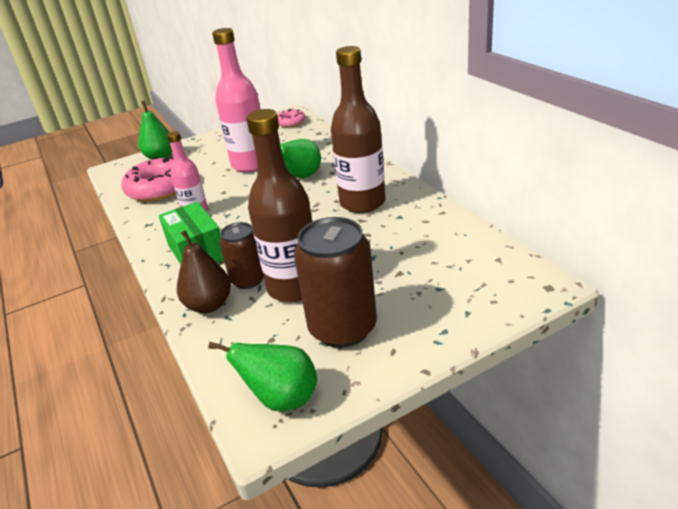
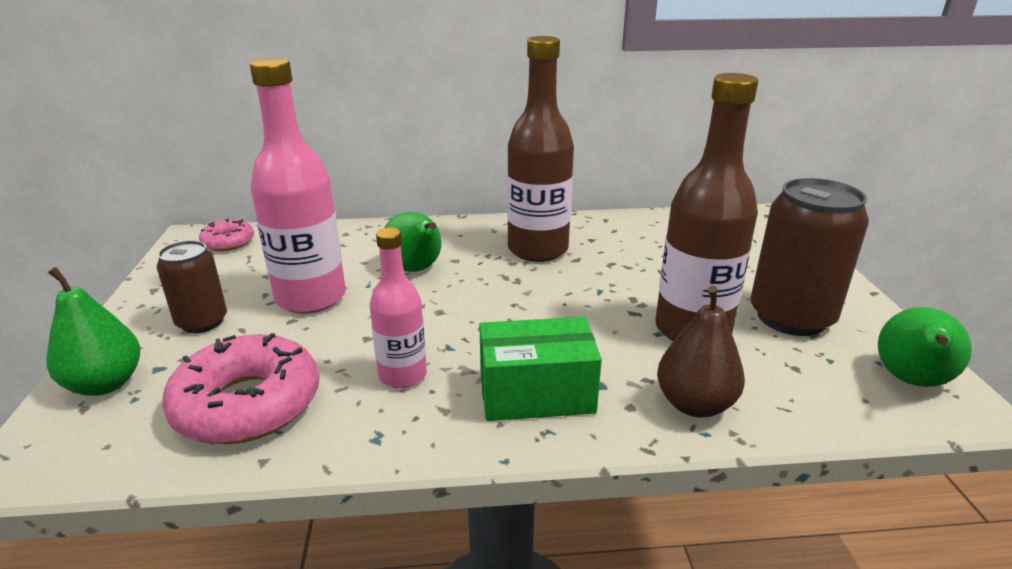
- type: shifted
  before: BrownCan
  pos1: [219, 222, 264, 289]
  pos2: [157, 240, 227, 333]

▶ The problem:
A faithful copy is needed: reproduce all of the data above, leaving the pictures out.

▶ Answer area:
- type: shifted
  before: BrownCan
  pos1: [219, 222, 264, 289]
  pos2: [157, 240, 227, 333]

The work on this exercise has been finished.